[Source data]
------

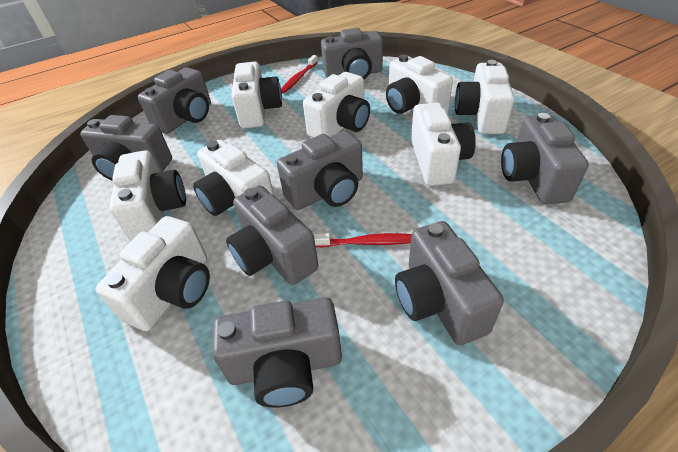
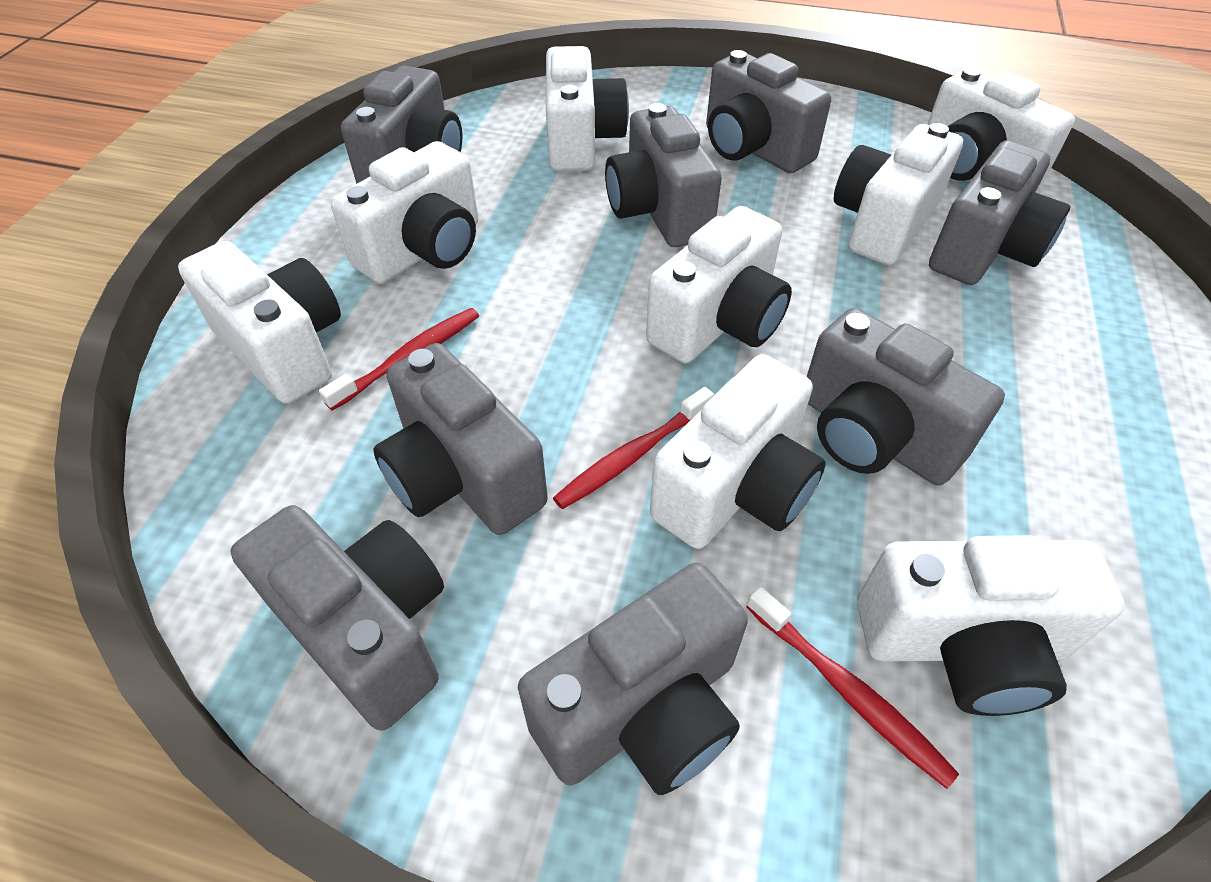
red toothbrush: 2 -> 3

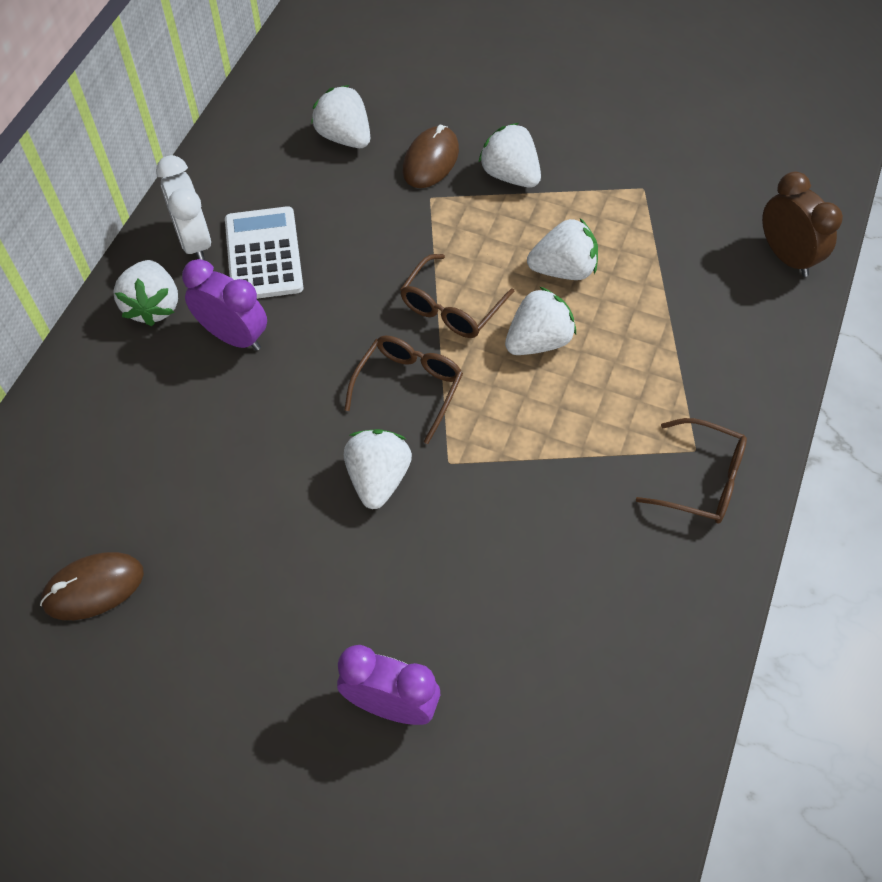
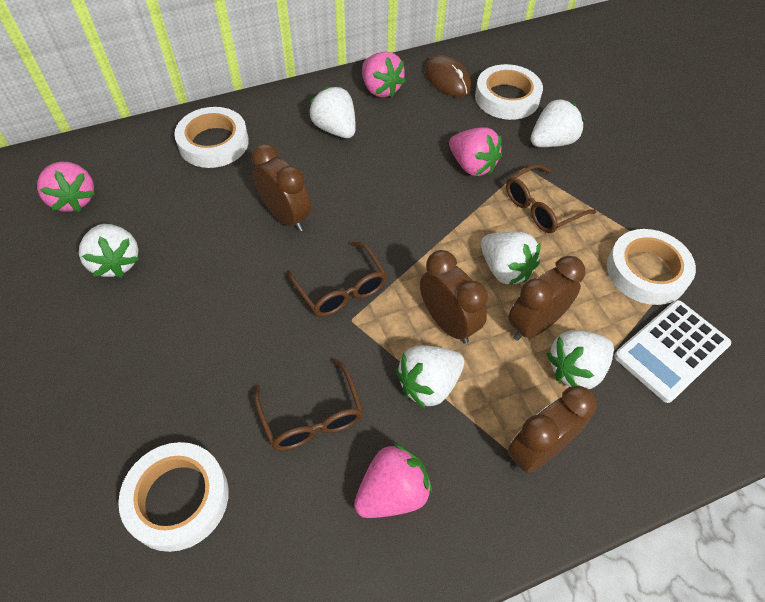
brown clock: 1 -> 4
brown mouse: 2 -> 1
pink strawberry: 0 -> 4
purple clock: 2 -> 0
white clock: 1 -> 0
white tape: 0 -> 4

------

Work request:
Say, as a bare number, how many lines in the entries above include the string "clock".

Answer below:
3